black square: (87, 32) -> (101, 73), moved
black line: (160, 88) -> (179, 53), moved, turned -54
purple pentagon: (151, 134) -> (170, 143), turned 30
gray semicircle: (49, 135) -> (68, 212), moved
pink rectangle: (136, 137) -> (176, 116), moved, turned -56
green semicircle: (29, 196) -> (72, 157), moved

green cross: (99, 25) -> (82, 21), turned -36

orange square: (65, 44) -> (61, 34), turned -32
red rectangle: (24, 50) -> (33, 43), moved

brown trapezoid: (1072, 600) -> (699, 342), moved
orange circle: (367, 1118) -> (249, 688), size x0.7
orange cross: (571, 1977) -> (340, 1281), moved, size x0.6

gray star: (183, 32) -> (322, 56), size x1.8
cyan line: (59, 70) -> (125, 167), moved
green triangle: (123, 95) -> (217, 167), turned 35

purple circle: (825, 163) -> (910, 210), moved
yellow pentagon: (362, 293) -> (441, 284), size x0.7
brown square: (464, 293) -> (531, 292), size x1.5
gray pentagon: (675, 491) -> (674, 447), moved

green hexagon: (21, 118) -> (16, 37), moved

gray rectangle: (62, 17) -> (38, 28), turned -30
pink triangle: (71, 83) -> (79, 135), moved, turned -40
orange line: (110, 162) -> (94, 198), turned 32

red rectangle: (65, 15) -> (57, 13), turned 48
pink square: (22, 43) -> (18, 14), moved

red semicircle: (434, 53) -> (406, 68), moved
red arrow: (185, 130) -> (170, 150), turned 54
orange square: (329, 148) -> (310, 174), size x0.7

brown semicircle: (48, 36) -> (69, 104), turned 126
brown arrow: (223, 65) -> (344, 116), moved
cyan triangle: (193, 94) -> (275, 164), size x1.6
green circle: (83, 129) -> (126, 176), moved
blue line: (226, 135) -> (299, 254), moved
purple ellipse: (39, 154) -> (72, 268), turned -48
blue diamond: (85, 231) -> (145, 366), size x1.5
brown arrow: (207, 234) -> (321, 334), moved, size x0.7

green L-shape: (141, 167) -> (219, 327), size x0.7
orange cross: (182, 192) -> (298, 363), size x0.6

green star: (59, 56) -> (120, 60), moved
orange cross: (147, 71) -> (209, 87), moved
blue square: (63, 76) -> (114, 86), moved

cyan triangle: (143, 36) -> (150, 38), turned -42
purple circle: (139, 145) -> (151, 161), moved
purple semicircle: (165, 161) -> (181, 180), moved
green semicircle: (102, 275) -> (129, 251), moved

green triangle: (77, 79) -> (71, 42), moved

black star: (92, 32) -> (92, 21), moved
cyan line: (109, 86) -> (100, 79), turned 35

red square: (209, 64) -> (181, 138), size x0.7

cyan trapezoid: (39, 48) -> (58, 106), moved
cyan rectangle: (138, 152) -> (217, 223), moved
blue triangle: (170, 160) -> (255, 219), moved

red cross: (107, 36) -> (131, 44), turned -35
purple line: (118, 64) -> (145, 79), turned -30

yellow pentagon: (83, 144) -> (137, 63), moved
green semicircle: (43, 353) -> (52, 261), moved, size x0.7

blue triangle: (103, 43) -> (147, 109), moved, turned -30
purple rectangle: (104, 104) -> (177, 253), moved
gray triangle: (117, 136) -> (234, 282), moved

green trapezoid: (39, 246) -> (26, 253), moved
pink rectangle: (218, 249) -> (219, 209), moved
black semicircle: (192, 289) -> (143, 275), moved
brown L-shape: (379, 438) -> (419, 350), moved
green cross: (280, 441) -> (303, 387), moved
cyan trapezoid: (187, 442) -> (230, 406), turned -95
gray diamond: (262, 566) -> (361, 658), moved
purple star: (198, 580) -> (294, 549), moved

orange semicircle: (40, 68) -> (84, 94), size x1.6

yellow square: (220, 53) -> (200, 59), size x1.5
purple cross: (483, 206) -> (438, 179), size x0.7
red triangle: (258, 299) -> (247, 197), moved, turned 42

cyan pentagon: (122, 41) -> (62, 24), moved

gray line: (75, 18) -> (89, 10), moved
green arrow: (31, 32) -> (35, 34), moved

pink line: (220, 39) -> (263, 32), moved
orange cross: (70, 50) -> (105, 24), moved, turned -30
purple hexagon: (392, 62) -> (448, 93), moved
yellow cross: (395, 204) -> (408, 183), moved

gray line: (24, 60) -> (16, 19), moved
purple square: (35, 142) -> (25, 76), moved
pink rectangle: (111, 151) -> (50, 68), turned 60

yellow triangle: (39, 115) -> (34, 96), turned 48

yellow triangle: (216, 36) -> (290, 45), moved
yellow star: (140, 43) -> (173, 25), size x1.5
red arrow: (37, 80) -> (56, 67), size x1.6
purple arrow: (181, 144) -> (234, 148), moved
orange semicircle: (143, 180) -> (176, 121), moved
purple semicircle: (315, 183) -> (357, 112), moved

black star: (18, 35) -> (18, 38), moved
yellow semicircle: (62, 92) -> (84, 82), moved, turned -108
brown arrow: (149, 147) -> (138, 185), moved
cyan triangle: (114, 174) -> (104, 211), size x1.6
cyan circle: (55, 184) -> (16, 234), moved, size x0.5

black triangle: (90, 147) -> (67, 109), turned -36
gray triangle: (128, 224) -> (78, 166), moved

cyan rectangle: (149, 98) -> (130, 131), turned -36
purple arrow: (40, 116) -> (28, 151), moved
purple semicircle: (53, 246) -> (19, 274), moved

● Problem description
Print, without alteration, only the lines above between the one holding "yellow cross: (395, 204) -> (408, 183), moved" and the one holding "black triangle: (90, 147)", inclusive.

● Response to this task
yellow cross: (395, 204) -> (408, 183), moved

gray line: (24, 60) -> (16, 19), moved
purple square: (35, 142) -> (25, 76), moved
pink rectangle: (111, 151) -> (50, 68), turned 60

yellow triangle: (39, 115) -> (34, 96), turned 48

yellow triangle: (216, 36) -> (290, 45), moved
yellow star: (140, 43) -> (173, 25), size x1.5
red arrow: (37, 80) -> (56, 67), size x1.6
purple arrow: (181, 144) -> (234, 148), moved
orange semicircle: (143, 180) -> (176, 121), moved
purple semicircle: (315, 183) -> (357, 112), moved

black star: (18, 35) -> (18, 38), moved
yellow semicircle: (62, 92) -> (84, 82), moved, turned -108
brown arrow: (149, 147) -> (138, 185), moved
cyan triangle: (114, 174) -> (104, 211), size x1.6
cyan circle: (55, 184) -> (16, 234), moved, size x0.5

black triangle: (90, 147) -> (67, 109), turned -36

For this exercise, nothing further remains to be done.